*** Opening of Supplied records ***

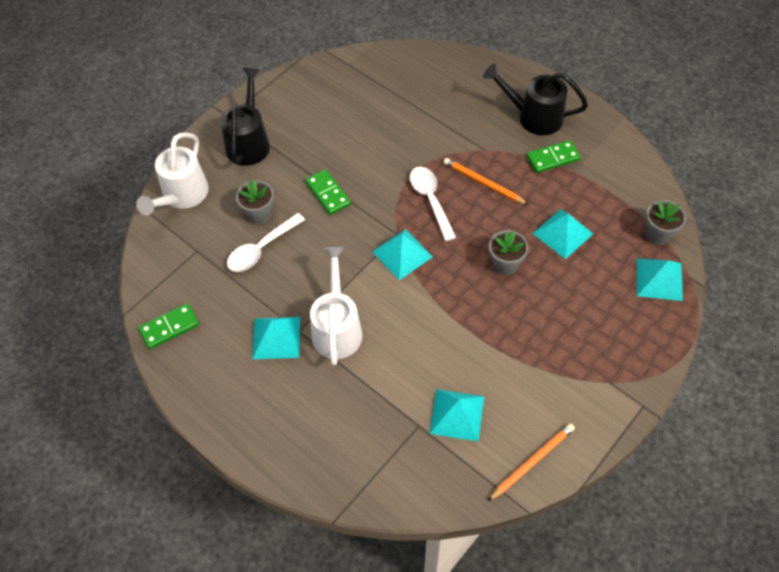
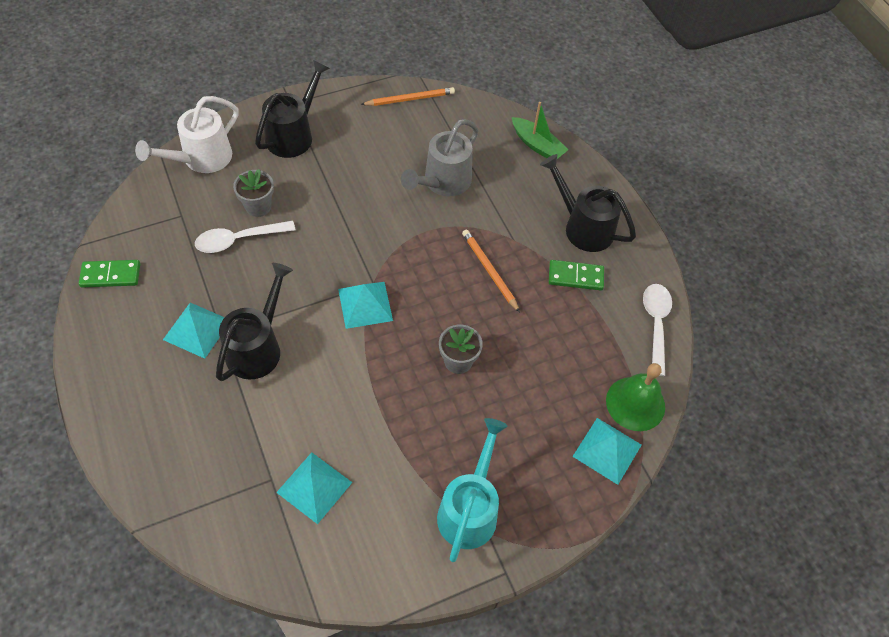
camera: 20 degrees right, 0 degrees up
green domino [305,169,351,215] -> none
white watering can [310,247,362,366] -> black watering can [216,263,293,381]
white spoon [410,167,456,241] -> white spoon moved to [643,284,672,376]
orange pencil [488,423,575,501] -> orange pencil moved to [361,87,455,106]
turquoise pyramid [532,209,593,259] -> none
grey flower pot [645,200,686,245] -> green bell [606,363,665,431]
none -> grey watering can [401,119,479,196]
none -> turquoise watering can [437,418,507,562]
none -> green boat [512,102,569,159]

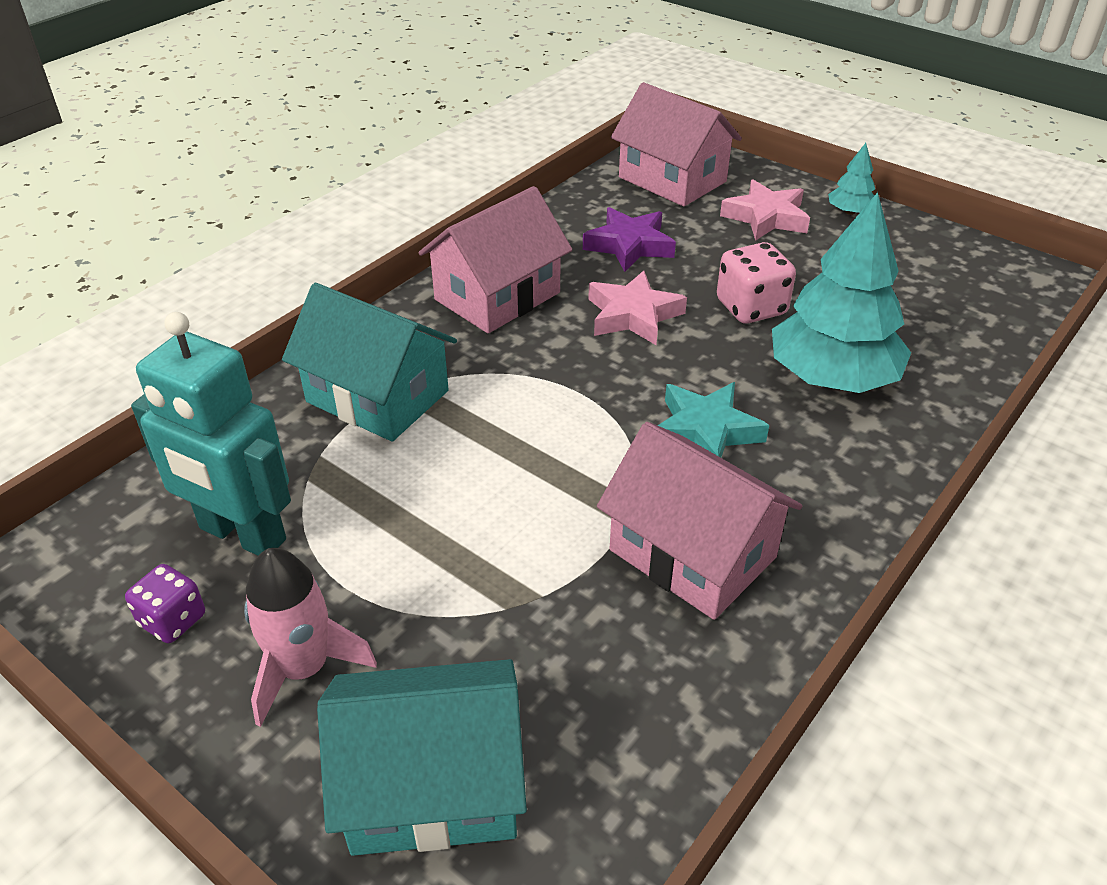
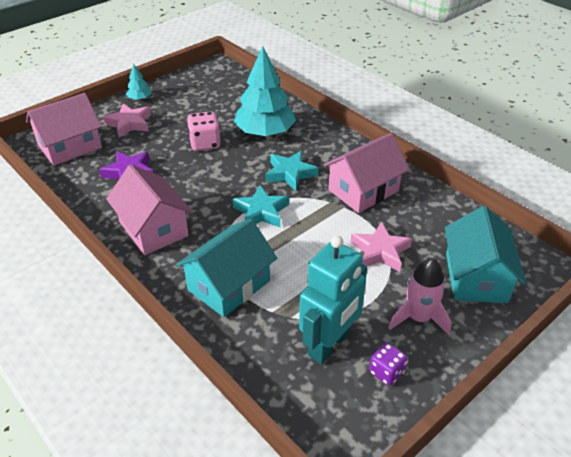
camera: 80 degrees left, 0 degrees up
pink star [588,270,687,345] -> pink star moved to [350,222,412,272]
none -> turquoise star [233,185,289,228]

*** Close of Supplied records ***

* Task prompt *
Print every record above exactly as written, leaving out the pictures.

* Exercise response *
camera: 20 degrees right, 0 degrees up
green domino [305,169,351,215] -> none
white watering can [310,247,362,366] -> black watering can [216,263,293,381]
white spoon [410,167,456,241] -> white spoon moved to [643,284,672,376]
orange pencil [488,423,575,501] -> orange pencil moved to [361,87,455,106]
turquoise pyramid [532,209,593,259] -> none
grey flower pot [645,200,686,245] -> green bell [606,363,665,431]
none -> grey watering can [401,119,479,196]
none -> turquoise watering can [437,418,507,562]
none -> green boat [512,102,569,159]

camera: 80 degrees left, 0 degrees up
pink star [588,270,687,345] -> pink star moved to [350,222,412,272]
none -> turquoise star [233,185,289,228]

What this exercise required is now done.